WHAT YOU HAVE TO DO:
Write out each entry again. Keep every word exactly as it is.

■ ■ ■ ■ ■

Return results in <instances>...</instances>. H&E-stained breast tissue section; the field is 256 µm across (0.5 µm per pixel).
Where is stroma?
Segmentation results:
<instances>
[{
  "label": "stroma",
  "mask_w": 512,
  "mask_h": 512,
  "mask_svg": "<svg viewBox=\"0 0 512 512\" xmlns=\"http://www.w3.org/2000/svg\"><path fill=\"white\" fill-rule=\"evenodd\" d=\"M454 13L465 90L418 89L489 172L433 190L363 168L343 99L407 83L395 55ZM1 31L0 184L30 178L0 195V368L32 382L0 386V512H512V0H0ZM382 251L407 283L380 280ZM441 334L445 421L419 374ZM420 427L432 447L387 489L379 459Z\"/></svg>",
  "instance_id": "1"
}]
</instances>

■ ■ ■ ■ ■

RESPONSE TO THIS EXERCISE:
Return results in <instances>...</instances>. H&E-stained breast tissue section; the field is 256 µm across (0.5 µm per pixel).
Where is stroma?
Segmentation results:
<instances>
[{
  "label": "stroma",
  "mask_w": 512,
  "mask_h": 512,
  "mask_svg": "<svg viewBox=\"0 0 512 512\" xmlns=\"http://www.w3.org/2000/svg\"><path fill=\"white\" fill-rule=\"evenodd\" d=\"M454 13L465 90L418 89L489 172L433 190L363 168L343 99L407 83L395 55ZM1 31L0 184L30 178L0 195V368L32 382L0 386V512H512V0H0ZM382 251L407 283L380 280ZM441 334L445 421L419 374ZM420 427L432 447L387 489L379 459Z\"/></svg>",
  "instance_id": "1"
}]
</instances>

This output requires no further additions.